EXERCISE INPUT:
········
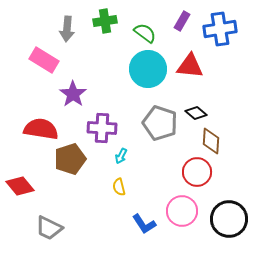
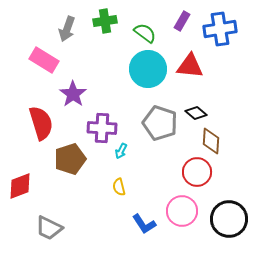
gray arrow: rotated 15 degrees clockwise
red semicircle: moved 6 px up; rotated 64 degrees clockwise
cyan arrow: moved 5 px up
red diamond: rotated 72 degrees counterclockwise
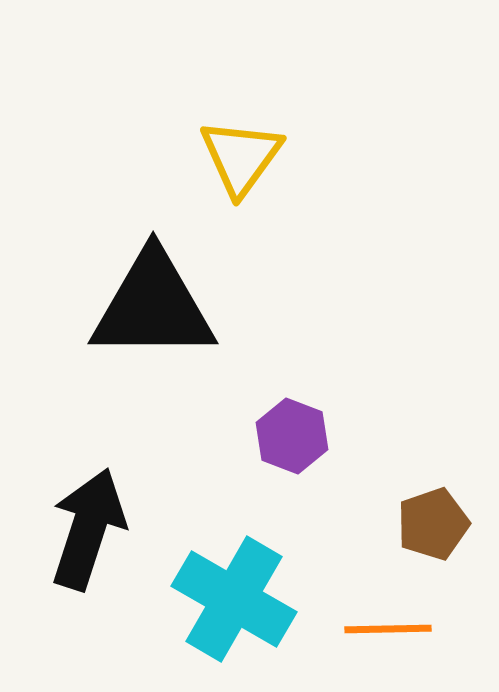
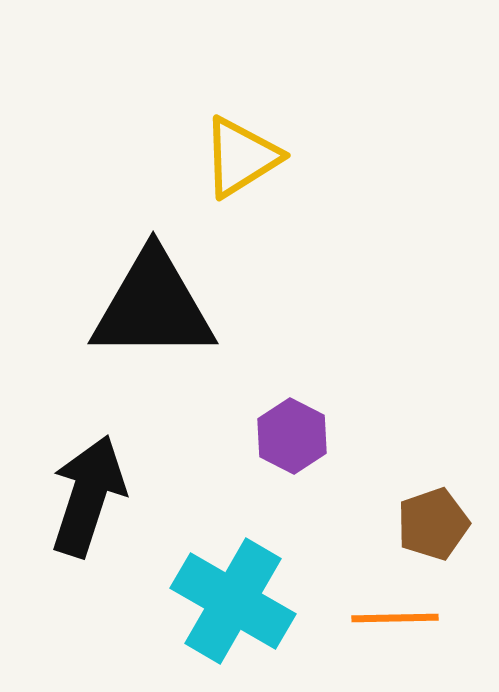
yellow triangle: rotated 22 degrees clockwise
purple hexagon: rotated 6 degrees clockwise
black arrow: moved 33 px up
cyan cross: moved 1 px left, 2 px down
orange line: moved 7 px right, 11 px up
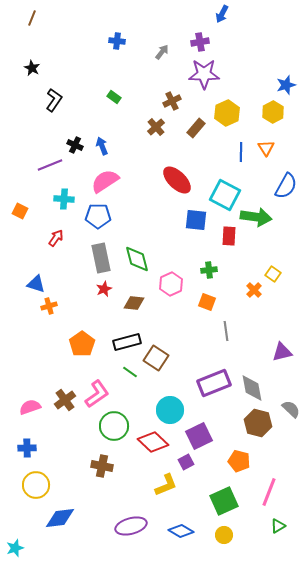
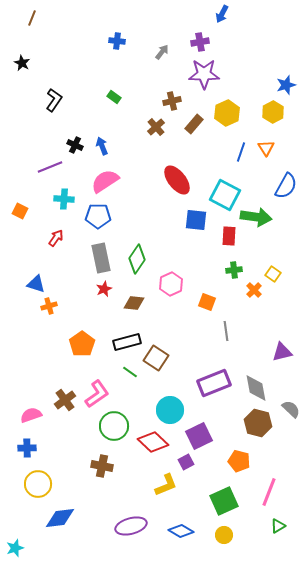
black star at (32, 68): moved 10 px left, 5 px up
brown cross at (172, 101): rotated 12 degrees clockwise
brown rectangle at (196, 128): moved 2 px left, 4 px up
blue line at (241, 152): rotated 18 degrees clockwise
purple line at (50, 165): moved 2 px down
red ellipse at (177, 180): rotated 8 degrees clockwise
green diamond at (137, 259): rotated 48 degrees clockwise
green cross at (209, 270): moved 25 px right
gray diamond at (252, 388): moved 4 px right
pink semicircle at (30, 407): moved 1 px right, 8 px down
yellow circle at (36, 485): moved 2 px right, 1 px up
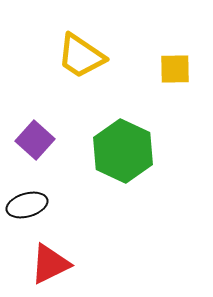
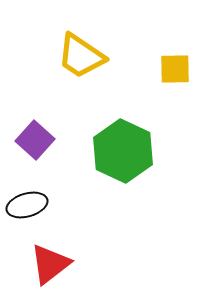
red triangle: rotated 12 degrees counterclockwise
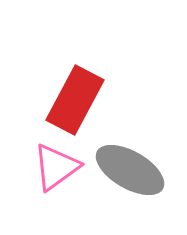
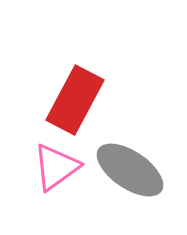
gray ellipse: rotated 4 degrees clockwise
········
PROMPT:
Your task is to retype all the entries exactly and leave out any pictures.

ANSWER SECTION:
gray arrow: rotated 15 degrees clockwise
red semicircle: moved 6 px up; rotated 64 degrees clockwise
cyan arrow: moved 5 px up
red diamond: rotated 72 degrees counterclockwise
yellow triangle: rotated 22 degrees clockwise
purple hexagon: rotated 6 degrees clockwise
black arrow: moved 33 px up
cyan cross: moved 1 px left, 2 px down
orange line: moved 7 px right, 11 px up
black star at (32, 68): moved 10 px left, 5 px up
brown cross at (172, 101): rotated 12 degrees clockwise
brown rectangle at (196, 128): moved 2 px left, 4 px up
blue line at (241, 152): rotated 18 degrees clockwise
purple line at (50, 165): moved 2 px down
red ellipse at (177, 180): rotated 8 degrees clockwise
green diamond at (137, 259): rotated 48 degrees clockwise
green cross at (209, 270): moved 25 px right
gray diamond at (252, 388): moved 4 px right
pink semicircle at (30, 407): moved 1 px right, 8 px down
yellow circle at (36, 485): moved 2 px right, 1 px up
red triangle: rotated 12 degrees counterclockwise
gray ellipse: rotated 4 degrees clockwise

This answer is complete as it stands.